● **Description of the task**
For the data that follows, print the line with "orange line: (119, 162) -> (150, 226), moved", the line with "gray rectangle: (304, 404)", and all lines between them, exactly as they stand. Omit pictures and add nothing.

● **Source records**
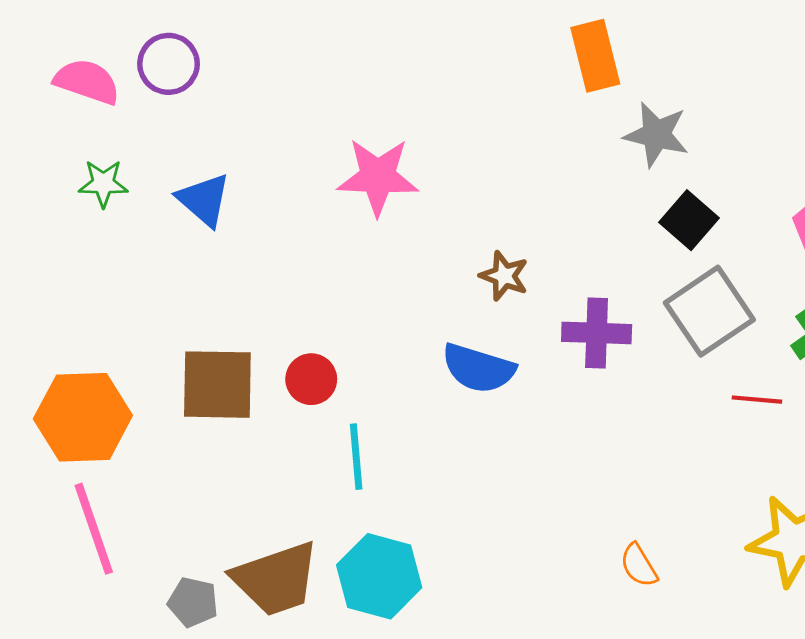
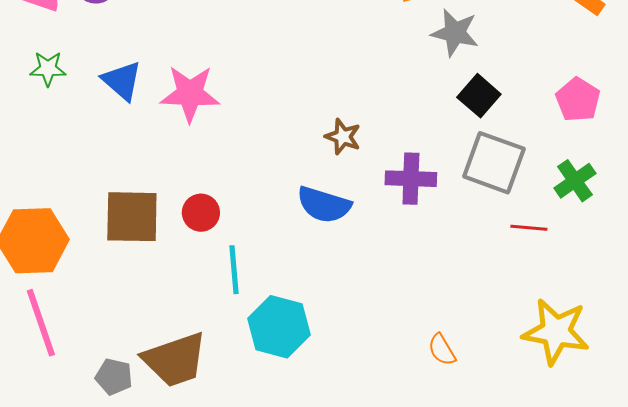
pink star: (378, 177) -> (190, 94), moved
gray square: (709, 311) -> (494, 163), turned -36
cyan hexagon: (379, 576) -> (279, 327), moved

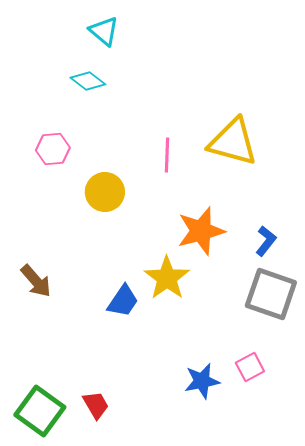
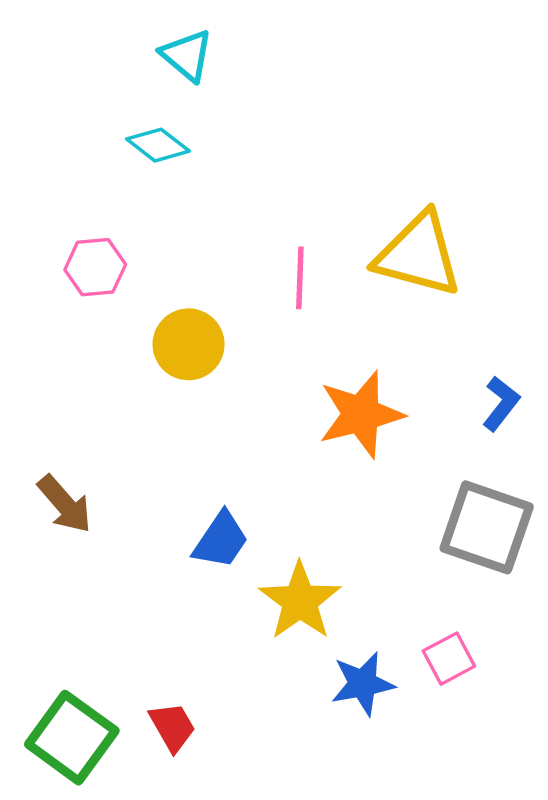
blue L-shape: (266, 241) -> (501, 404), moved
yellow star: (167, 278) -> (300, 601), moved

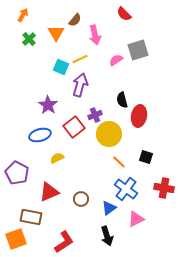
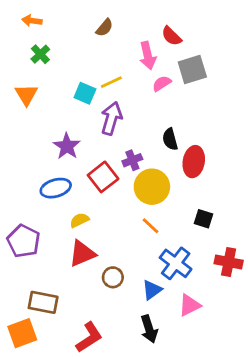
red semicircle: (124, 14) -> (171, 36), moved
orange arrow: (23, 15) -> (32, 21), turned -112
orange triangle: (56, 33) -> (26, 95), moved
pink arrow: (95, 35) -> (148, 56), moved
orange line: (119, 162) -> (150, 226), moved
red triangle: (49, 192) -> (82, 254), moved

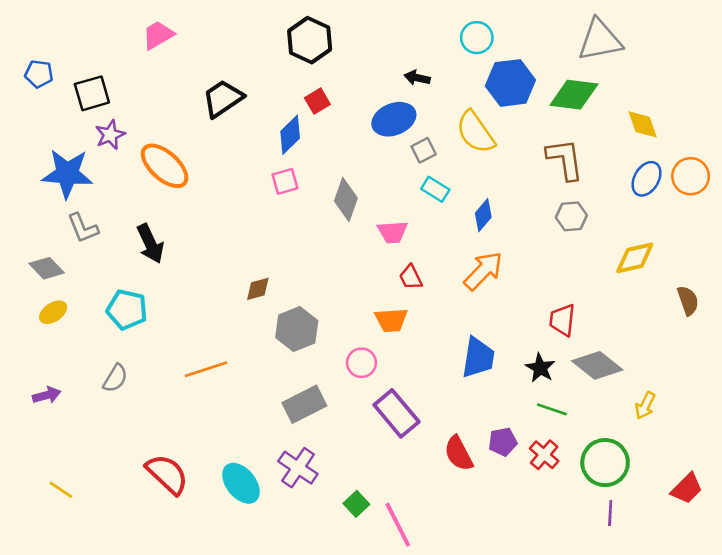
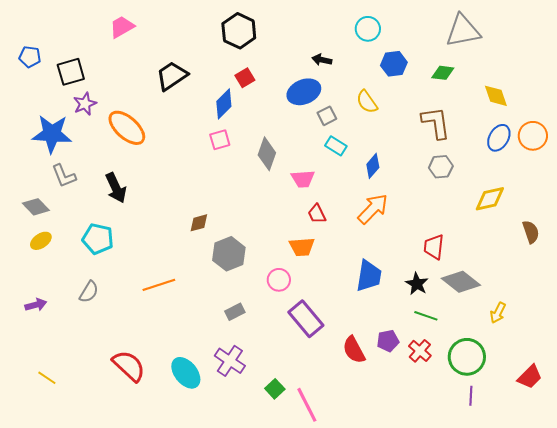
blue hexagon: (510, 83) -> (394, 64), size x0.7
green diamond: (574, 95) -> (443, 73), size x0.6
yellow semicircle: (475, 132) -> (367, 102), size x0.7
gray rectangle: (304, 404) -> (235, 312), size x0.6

* * *

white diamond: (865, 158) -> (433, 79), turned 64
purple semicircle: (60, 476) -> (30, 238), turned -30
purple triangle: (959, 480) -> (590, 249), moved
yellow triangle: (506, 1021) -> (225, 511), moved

● **Response**
orange line: (119, 162) -> (150, 226), moved
red triangle: (49, 192) -> (82, 254), moved

blue hexagon: (510, 83) -> (394, 64), size x0.7
green diamond: (574, 95) -> (443, 73), size x0.6
yellow semicircle: (475, 132) -> (367, 102), size x0.7
gray rectangle: (304, 404) -> (235, 312), size x0.6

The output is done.